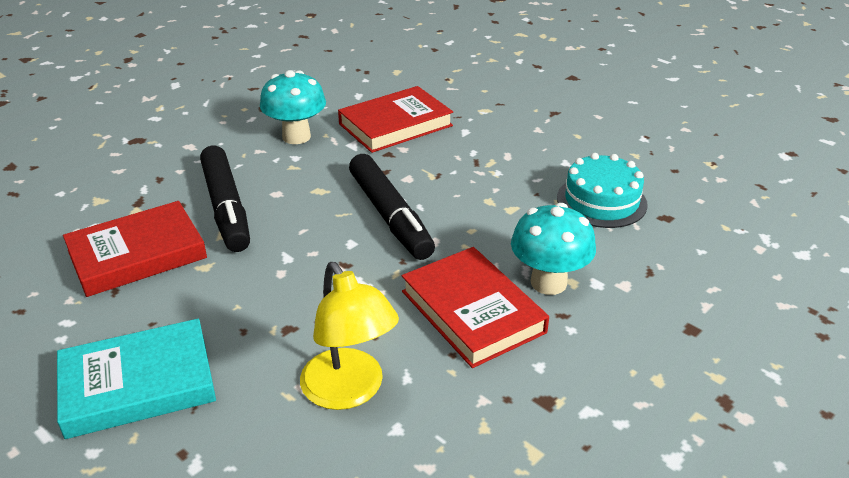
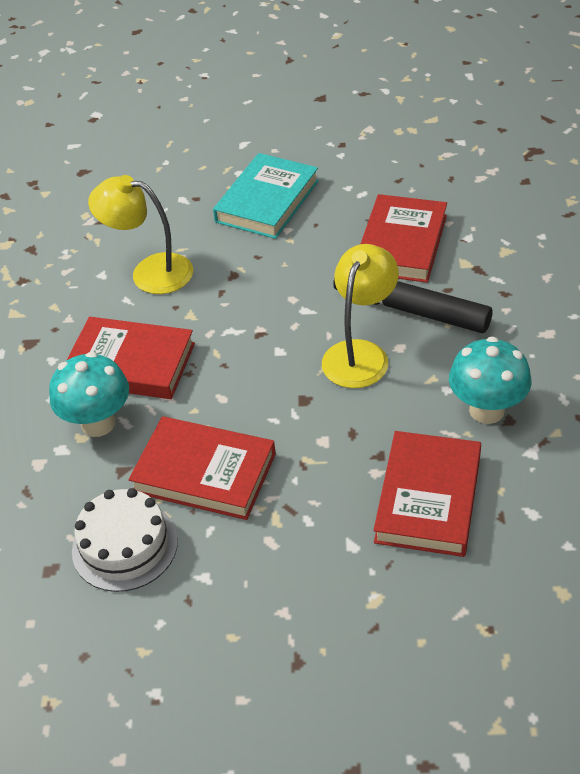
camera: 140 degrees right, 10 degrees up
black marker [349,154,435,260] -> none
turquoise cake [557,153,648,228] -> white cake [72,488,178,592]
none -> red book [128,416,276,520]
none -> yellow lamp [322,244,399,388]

*****

Each of the lines from the one that contains "turquoise cake [557,153,648,228]" through the last line of the data needs to be repeated exactly, with no others.

-- Result of this task --
turquoise cake [557,153,648,228] -> white cake [72,488,178,592]
none -> red book [128,416,276,520]
none -> yellow lamp [322,244,399,388]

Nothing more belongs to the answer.